**Entries supplied:**
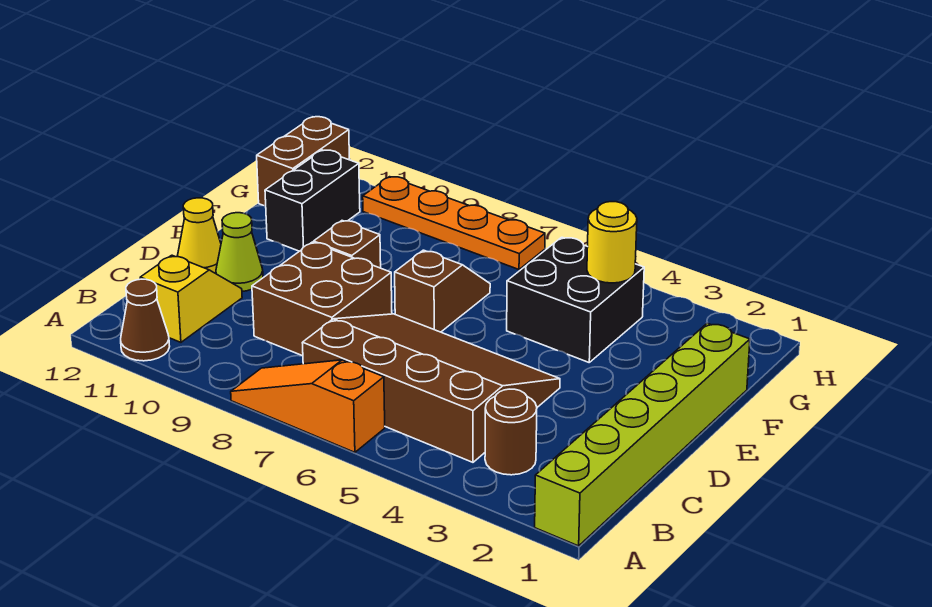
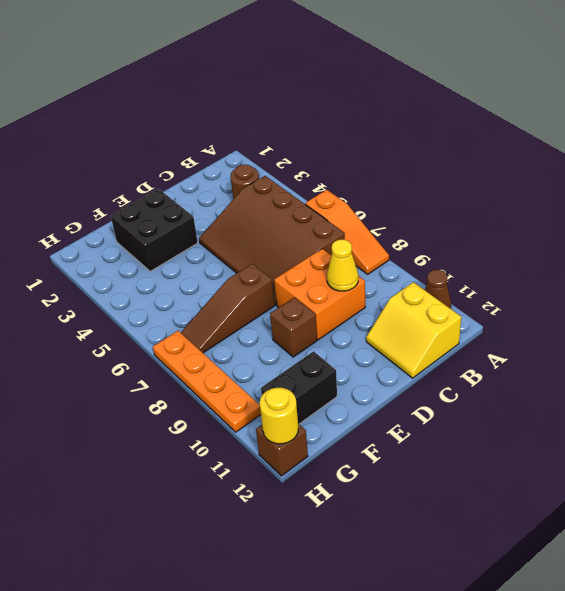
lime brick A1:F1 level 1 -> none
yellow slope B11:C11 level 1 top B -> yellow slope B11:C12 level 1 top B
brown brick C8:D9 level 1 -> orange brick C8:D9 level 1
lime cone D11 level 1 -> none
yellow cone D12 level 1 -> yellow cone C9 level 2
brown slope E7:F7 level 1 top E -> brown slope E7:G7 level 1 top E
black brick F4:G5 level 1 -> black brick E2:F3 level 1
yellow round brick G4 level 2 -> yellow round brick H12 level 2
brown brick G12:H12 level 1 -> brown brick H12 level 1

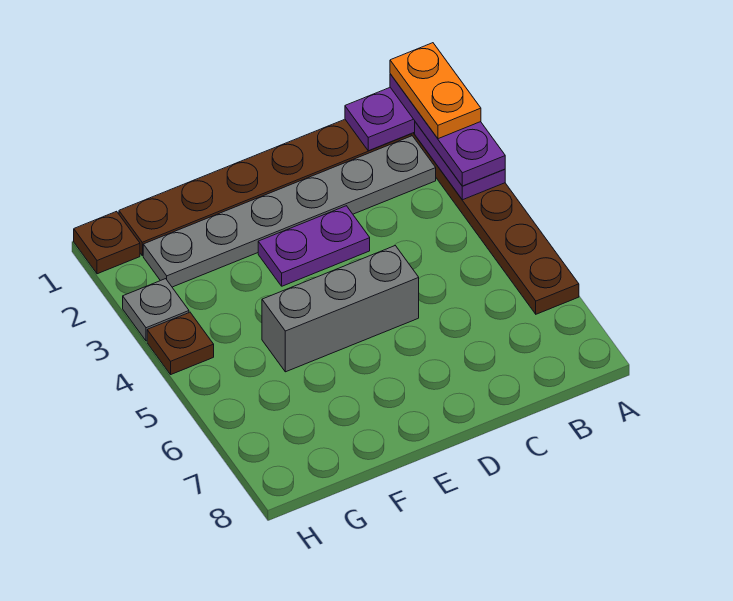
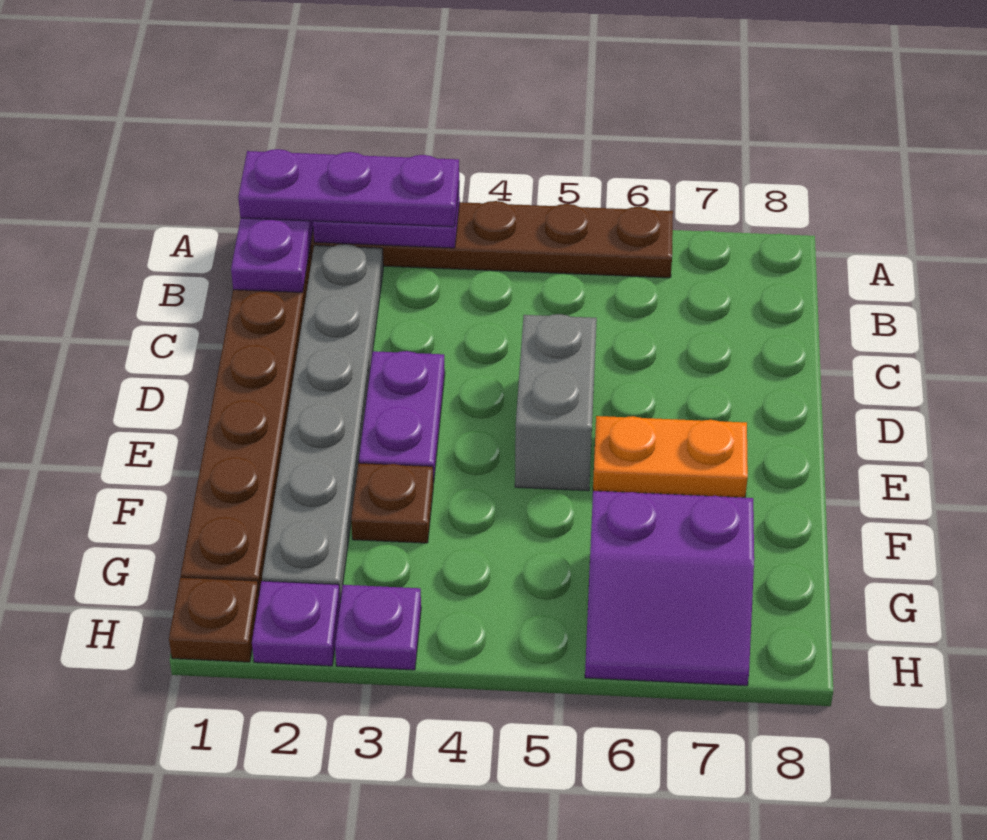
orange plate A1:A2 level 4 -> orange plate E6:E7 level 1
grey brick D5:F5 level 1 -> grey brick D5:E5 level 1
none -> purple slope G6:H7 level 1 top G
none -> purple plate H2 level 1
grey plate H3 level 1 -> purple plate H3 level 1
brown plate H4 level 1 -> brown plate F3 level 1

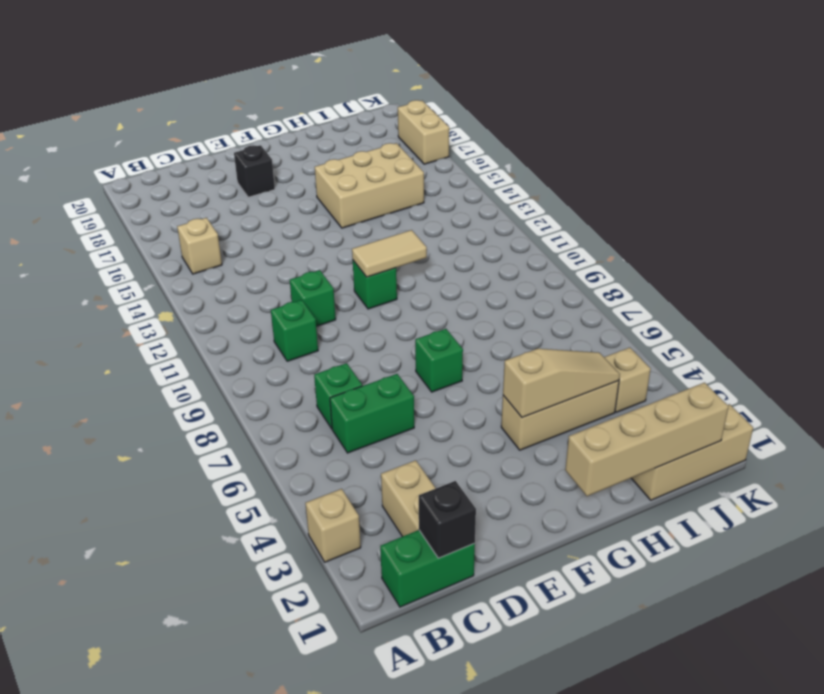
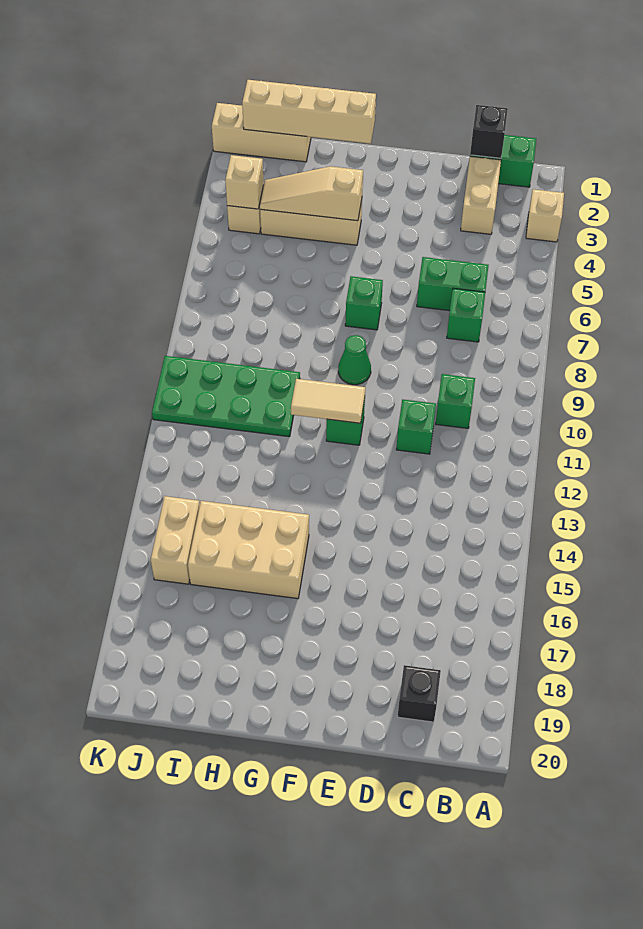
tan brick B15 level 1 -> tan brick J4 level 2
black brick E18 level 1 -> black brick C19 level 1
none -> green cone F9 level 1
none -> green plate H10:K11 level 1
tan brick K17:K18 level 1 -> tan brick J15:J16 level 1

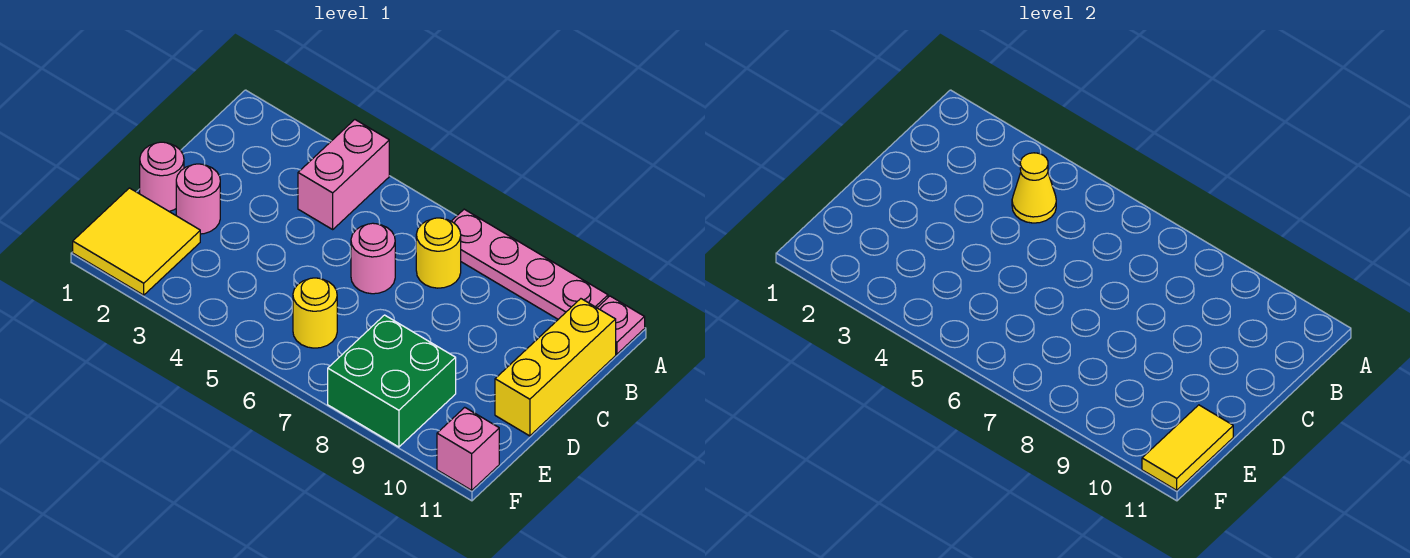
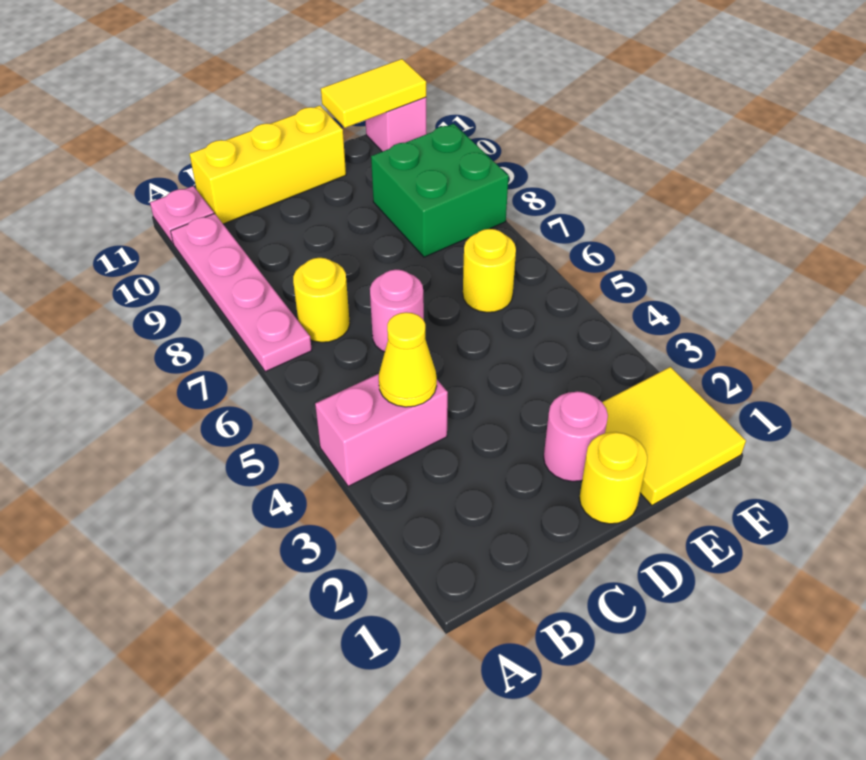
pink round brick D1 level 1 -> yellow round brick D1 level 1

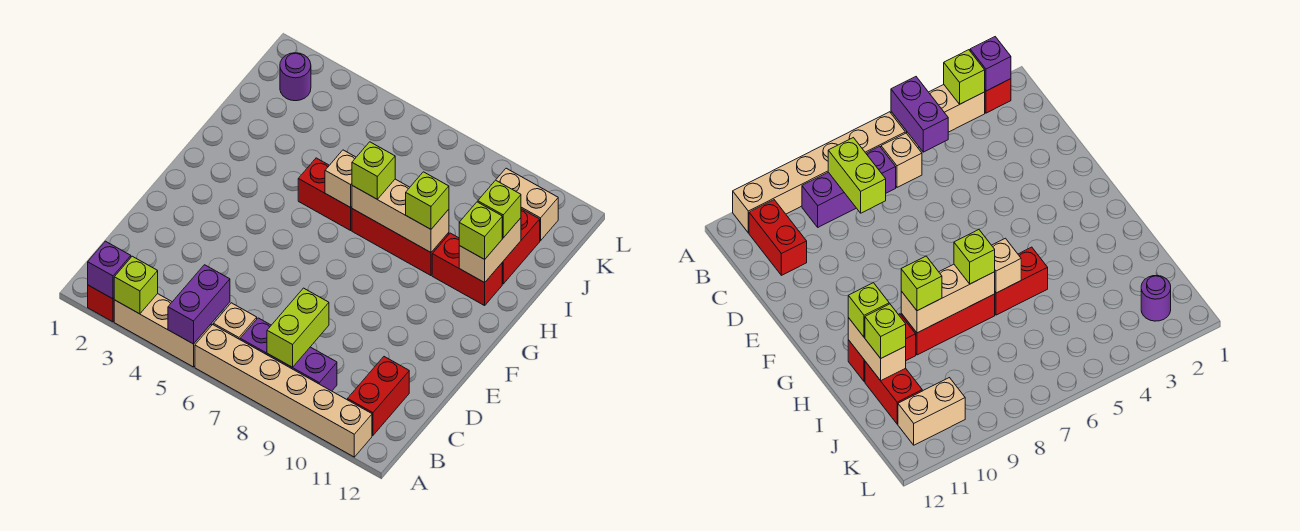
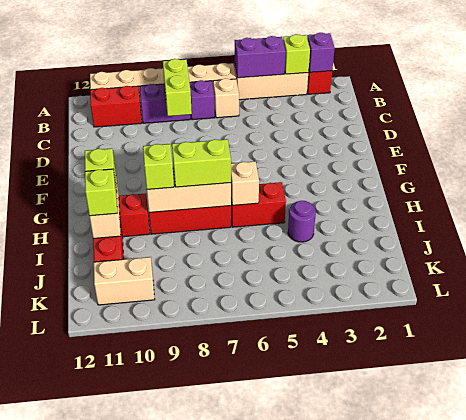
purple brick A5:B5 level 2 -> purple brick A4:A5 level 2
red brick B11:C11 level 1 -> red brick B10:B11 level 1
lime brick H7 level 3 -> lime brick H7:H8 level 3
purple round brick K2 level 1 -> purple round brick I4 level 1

**Work request:**
Every line above from the one with "brown plate H4" down to the one with "purple brick A5:B5" must be written out exactly, and no picture may appear.

**Written solution:**
brown plate H4 level 1 -> brown plate F3 level 1

tan brick B15 level 1 -> tan brick J4 level 2
black brick E18 level 1 -> black brick C19 level 1
none -> green cone F9 level 1
none -> green plate H10:K11 level 1
tan brick K17:K18 level 1 -> tan brick J15:J16 level 1

pink round brick D1 level 1 -> yellow round brick D1 level 1

purple brick A5:B5 level 2 -> purple brick A4:A5 level 2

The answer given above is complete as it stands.